== Records for processing ==
[Start of Attachment]
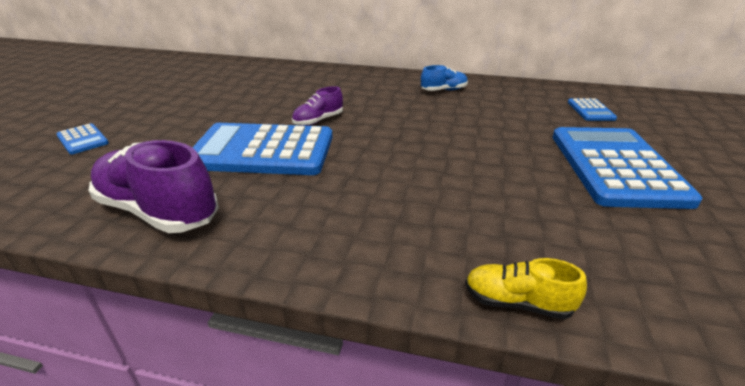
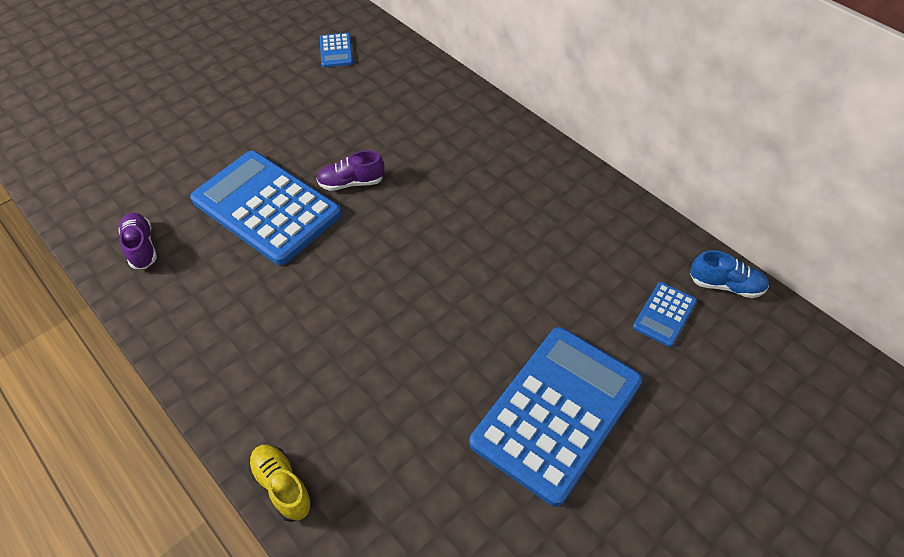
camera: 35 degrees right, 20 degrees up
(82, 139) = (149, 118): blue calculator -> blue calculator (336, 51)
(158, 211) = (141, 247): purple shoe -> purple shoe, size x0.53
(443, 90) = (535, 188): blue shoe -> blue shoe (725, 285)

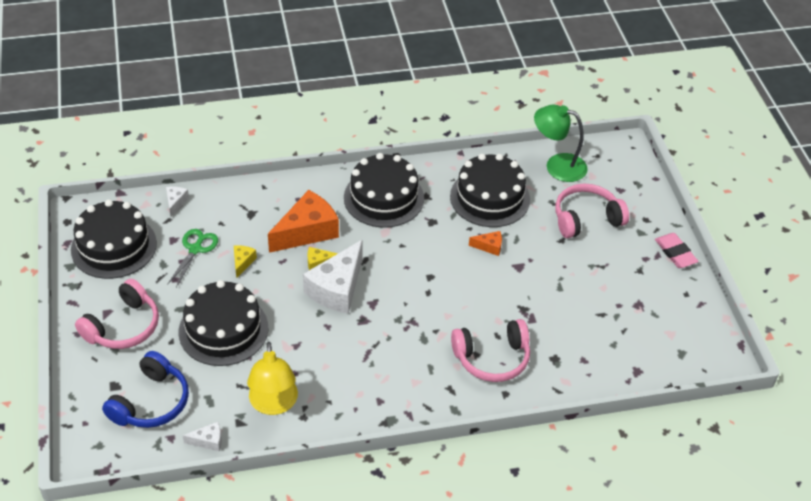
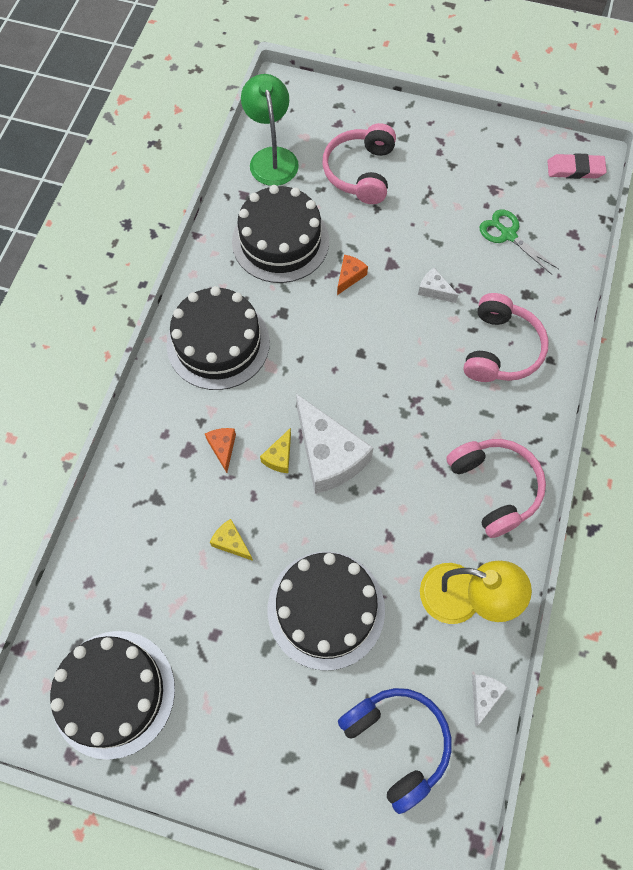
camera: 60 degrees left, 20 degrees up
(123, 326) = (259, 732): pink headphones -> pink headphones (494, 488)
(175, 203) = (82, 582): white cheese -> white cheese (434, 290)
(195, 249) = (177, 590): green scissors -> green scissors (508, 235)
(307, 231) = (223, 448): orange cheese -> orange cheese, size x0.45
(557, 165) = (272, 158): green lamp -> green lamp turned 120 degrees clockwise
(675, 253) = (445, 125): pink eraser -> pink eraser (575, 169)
[End of Attachment]
== Work required ==
In the data above, start at the line holding "(82, 139) = (149, 118): blue" and stop after the line holding "(307, 231) = (223, 448): orange"; write out those lines exactly, without pictures.

== Completed exercise ==
(82, 139) = (149, 118): blue calculator -> blue calculator (336, 51)
(158, 211) = (141, 247): purple shoe -> purple shoe, size x0.53
(443, 90) = (535, 188): blue shoe -> blue shoe (725, 285)

camera: 60 degrees left, 20 degrees up
(123, 326) = (259, 732): pink headphones -> pink headphones (494, 488)
(175, 203) = (82, 582): white cheese -> white cheese (434, 290)
(195, 249) = (177, 590): green scissors -> green scissors (508, 235)
(307, 231) = (223, 448): orange cheese -> orange cheese, size x0.45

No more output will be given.